● WHAT THE TASK ASKS
Give every line of the data again, exactly as it is written.

#####

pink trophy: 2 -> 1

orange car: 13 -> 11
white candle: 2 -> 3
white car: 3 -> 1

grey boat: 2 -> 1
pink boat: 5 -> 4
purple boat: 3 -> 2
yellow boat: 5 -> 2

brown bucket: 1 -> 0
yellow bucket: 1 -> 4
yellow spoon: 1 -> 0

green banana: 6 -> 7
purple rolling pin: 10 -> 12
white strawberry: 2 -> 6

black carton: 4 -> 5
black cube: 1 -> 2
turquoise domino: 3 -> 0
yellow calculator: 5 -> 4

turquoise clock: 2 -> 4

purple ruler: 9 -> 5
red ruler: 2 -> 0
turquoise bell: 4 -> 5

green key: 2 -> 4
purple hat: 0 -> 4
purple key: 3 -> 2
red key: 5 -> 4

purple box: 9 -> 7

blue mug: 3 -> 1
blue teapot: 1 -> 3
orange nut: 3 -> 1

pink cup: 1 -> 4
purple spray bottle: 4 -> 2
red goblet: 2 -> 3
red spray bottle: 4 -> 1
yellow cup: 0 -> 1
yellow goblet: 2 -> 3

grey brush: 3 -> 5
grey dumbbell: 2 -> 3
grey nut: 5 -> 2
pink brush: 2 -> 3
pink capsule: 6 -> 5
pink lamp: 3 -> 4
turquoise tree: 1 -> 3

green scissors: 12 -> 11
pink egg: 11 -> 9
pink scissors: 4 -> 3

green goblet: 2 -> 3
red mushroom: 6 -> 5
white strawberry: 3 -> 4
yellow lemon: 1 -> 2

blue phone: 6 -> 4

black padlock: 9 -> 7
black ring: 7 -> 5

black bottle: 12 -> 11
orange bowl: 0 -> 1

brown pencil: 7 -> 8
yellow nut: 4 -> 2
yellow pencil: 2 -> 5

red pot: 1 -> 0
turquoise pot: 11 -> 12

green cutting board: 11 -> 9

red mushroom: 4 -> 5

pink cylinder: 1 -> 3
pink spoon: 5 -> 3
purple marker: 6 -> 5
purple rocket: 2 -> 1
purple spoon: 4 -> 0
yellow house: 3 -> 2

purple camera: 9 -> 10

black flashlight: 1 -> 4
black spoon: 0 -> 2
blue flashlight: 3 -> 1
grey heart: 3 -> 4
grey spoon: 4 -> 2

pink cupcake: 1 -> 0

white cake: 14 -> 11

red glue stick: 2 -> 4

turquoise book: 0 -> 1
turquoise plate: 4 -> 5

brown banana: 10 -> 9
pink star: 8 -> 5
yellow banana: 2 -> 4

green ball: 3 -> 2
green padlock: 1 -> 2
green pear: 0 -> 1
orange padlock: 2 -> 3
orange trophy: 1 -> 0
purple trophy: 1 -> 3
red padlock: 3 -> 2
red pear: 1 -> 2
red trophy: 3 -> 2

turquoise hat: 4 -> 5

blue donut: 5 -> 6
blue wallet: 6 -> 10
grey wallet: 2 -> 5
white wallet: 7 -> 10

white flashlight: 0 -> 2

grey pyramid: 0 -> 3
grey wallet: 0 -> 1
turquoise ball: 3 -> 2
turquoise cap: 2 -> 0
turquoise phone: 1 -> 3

#####

● SOLUTION FOR THIS PROBLEM
pink trophy: 2 -> 1

orange car: 13 -> 11
white candle: 2 -> 3
white car: 3 -> 1

grey boat: 2 -> 1
pink boat: 5 -> 4
purple boat: 3 -> 2
yellow boat: 5 -> 2

brown bucket: 1 -> 0
yellow bucket: 1 -> 4
yellow spoon: 1 -> 0

green banana: 6 -> 7
purple rolling pin: 10 -> 12
white strawberry: 2 -> 6

black carton: 4 -> 5
black cube: 1 -> 2
turquoise domino: 3 -> 0
yellow calculator: 5 -> 4

turquoise clock: 2 -> 4

purple ruler: 9 -> 5
red ruler: 2 -> 0
turquoise bell: 4 -> 5

green key: 2 -> 4
purple hat: 0 -> 4
purple key: 3 -> 2
red key: 5 -> 4

purple box: 9 -> 7

blue mug: 3 -> 1
blue teapot: 1 -> 3
orange nut: 3 -> 1

pink cup: 1 -> 4
purple spray bottle: 4 -> 2
red goblet: 2 -> 3
red spray bottle: 4 -> 1
yellow cup: 0 -> 1
yellow goblet: 2 -> 3

grey brush: 3 -> 5
grey dumbbell: 2 -> 3
grey nut: 5 -> 2
pink brush: 2 -> 3
pink capsule: 6 -> 5
pink lamp: 3 -> 4
turquoise tree: 1 -> 3

green scissors: 12 -> 11
pink egg: 11 -> 9
pink scissors: 4 -> 3

green goblet: 2 -> 3
red mushroom: 6 -> 5
white strawberry: 3 -> 4
yellow lemon: 1 -> 2

blue phone: 6 -> 4

black padlock: 9 -> 7
black ring: 7 -> 5

black bottle: 12 -> 11
orange bowl: 0 -> 1

brown pencil: 7 -> 8
yellow nut: 4 -> 2
yellow pencil: 2 -> 5

red pot: 1 -> 0
turquoise pot: 11 -> 12

green cutting board: 11 -> 9

red mushroom: 4 -> 5

pink cylinder: 1 -> 3
pink spoon: 5 -> 3
purple marker: 6 -> 5
purple rocket: 2 -> 1
purple spoon: 4 -> 0
yellow house: 3 -> 2

purple camera: 9 -> 10

black flashlight: 1 -> 4
black spoon: 0 -> 2
blue flashlight: 3 -> 1
grey heart: 3 -> 4
grey spoon: 4 -> 2

pink cupcake: 1 -> 0

white cake: 14 -> 11

red glue stick: 2 -> 4

turquoise book: 0 -> 1
turquoise plate: 4 -> 5

brown banana: 10 -> 9
pink star: 8 -> 5
yellow banana: 2 -> 4

green ball: 3 -> 2
green padlock: 1 -> 2
green pear: 0 -> 1
orange padlock: 2 -> 3
orange trophy: 1 -> 0
purple trophy: 1 -> 3
red padlock: 3 -> 2
red pear: 1 -> 2
red trophy: 3 -> 2

turquoise hat: 4 -> 5

blue donut: 5 -> 6
blue wallet: 6 -> 10
grey wallet: 2 -> 5
white wallet: 7 -> 10

white flashlight: 0 -> 2

grey pyramid: 0 -> 3
grey wallet: 0 -> 1
turquoise ball: 3 -> 2
turquoise cap: 2 -> 0
turquoise phone: 1 -> 3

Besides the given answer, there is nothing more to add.